What this task involves => Leave out any pictures and transcribe all other data below exactly.

BEGIN Collected data

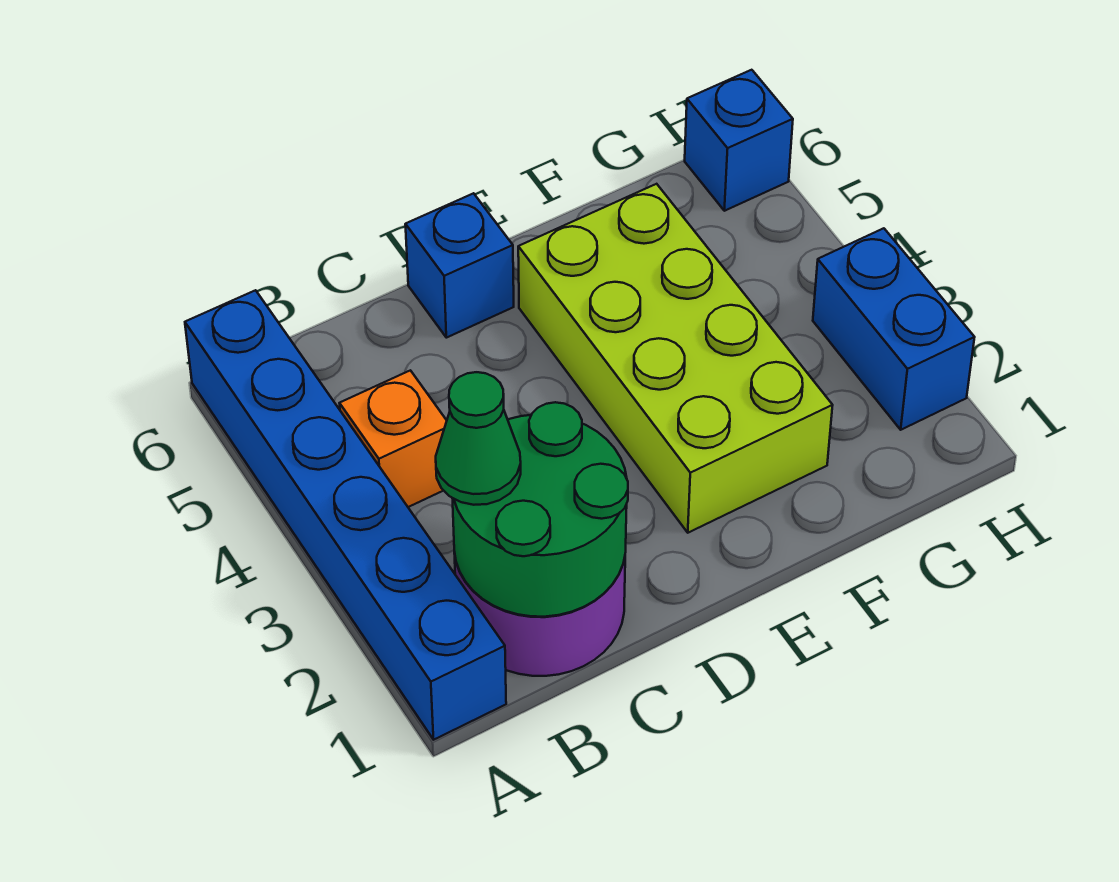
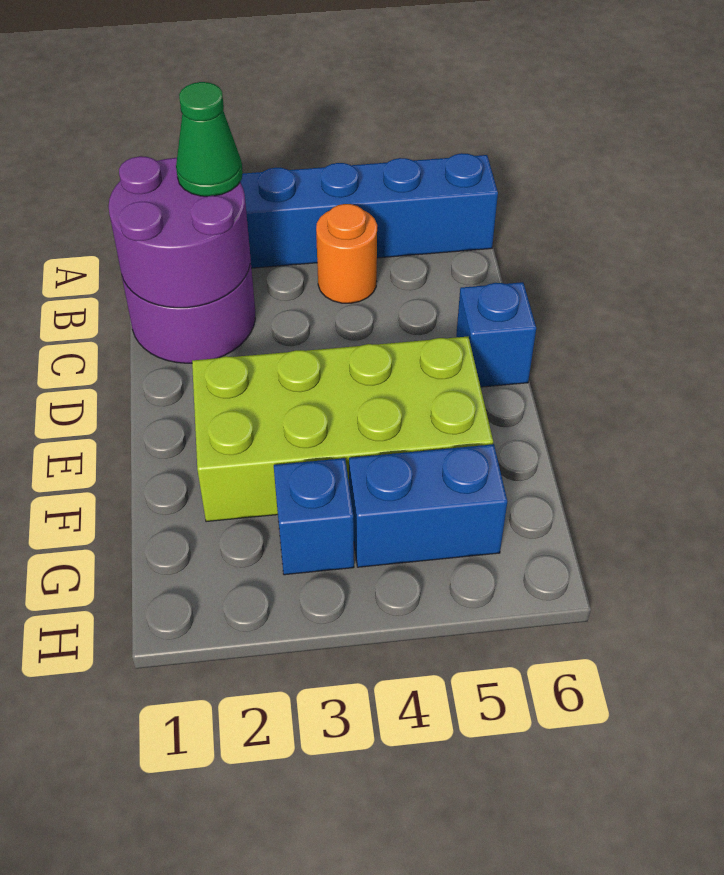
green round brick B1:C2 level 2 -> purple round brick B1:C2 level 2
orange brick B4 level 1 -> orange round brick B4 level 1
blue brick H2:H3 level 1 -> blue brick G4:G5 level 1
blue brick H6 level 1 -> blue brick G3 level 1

END Collected data

Problem solution =>
green round brick B1:C2 level 2 -> purple round brick B1:C2 level 2
orange brick B4 level 1 -> orange round brick B4 level 1
blue brick H2:H3 level 1 -> blue brick G4:G5 level 1
blue brick H6 level 1 -> blue brick G3 level 1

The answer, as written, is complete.